- [Required action] Omit the images and output every line of the data below exactly.

- [Supplied material]
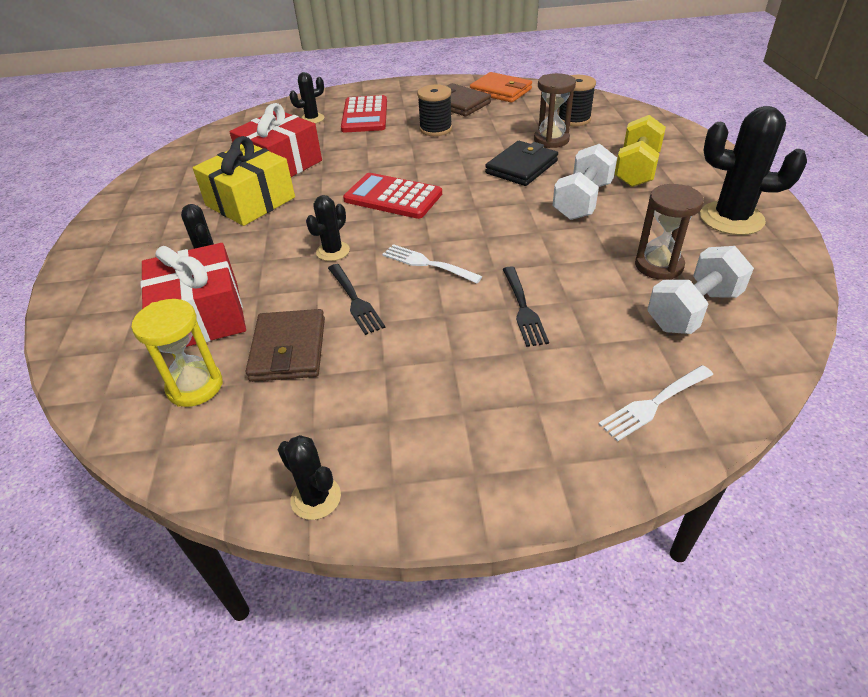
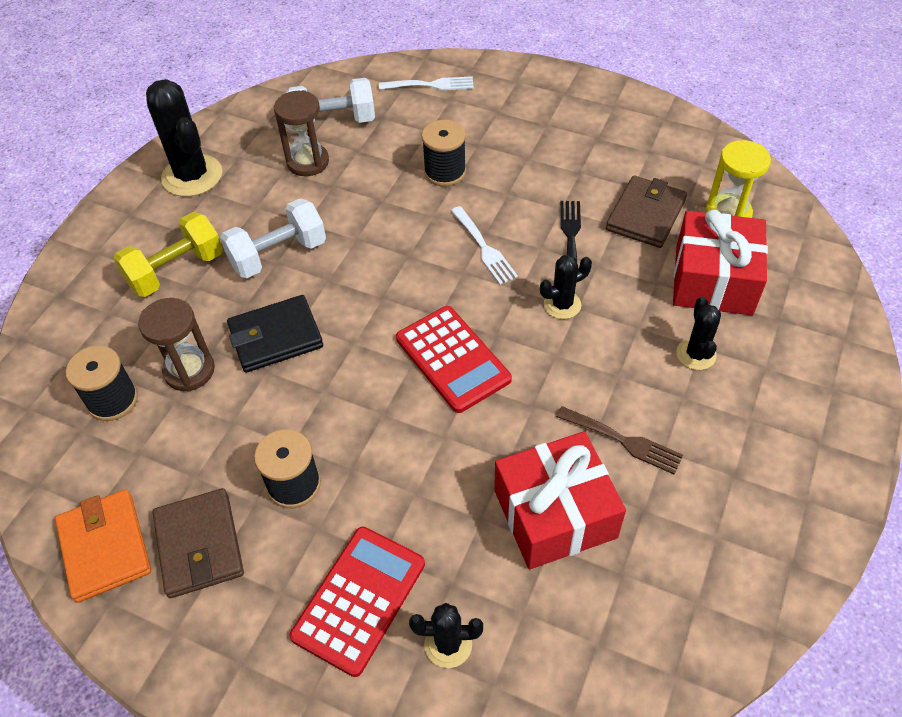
camera: 150 degrees left, 10 degrees up
(250, 201) = (624, 441): yellow gift -> brown fork
(316, 498) = (662, 115): black cactus -> none
(523, 309) = (445, 172): black fork -> black spool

- [Written answer]
camera: 150 degrees left, 10 degrees up
(250, 201) = (624, 441): yellow gift -> brown fork
(316, 498) = (662, 115): black cactus -> none
(523, 309) = (445, 172): black fork -> black spool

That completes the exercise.